The input >>
******
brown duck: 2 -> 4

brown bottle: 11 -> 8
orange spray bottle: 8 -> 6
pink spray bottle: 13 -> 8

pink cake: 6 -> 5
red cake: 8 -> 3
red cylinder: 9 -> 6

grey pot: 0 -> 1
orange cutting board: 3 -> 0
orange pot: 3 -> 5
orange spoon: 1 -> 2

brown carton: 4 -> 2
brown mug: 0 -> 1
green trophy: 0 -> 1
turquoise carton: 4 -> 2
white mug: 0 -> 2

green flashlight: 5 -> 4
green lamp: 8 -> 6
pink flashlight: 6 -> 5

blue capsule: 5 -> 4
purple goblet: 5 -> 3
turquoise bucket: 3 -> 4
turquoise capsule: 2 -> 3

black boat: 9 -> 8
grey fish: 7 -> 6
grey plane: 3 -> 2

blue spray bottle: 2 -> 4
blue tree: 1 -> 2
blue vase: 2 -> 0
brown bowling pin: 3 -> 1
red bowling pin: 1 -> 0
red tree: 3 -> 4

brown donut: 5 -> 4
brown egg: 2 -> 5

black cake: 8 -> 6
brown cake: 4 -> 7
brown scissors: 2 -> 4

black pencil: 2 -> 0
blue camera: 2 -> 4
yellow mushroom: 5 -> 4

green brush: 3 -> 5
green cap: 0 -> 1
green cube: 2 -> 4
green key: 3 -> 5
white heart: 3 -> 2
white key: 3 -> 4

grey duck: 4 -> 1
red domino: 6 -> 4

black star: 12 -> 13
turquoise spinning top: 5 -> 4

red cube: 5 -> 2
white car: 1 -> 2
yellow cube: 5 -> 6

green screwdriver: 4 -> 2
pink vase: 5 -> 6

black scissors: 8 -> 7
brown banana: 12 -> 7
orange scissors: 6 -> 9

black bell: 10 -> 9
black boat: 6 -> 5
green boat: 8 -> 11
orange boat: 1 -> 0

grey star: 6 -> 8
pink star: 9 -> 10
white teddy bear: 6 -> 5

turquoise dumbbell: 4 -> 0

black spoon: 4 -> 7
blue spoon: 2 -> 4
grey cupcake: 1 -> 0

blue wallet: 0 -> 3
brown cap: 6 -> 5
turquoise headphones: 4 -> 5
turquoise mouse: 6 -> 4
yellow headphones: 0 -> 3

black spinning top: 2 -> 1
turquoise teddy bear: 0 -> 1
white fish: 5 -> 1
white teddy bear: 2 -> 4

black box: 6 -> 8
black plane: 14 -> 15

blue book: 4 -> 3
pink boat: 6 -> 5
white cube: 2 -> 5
******
What you are asked to do >> From the data above, show each line that contains "yellow".

Exercise response >>
yellow mushroom: 5 -> 4
yellow cube: 5 -> 6
yellow headphones: 0 -> 3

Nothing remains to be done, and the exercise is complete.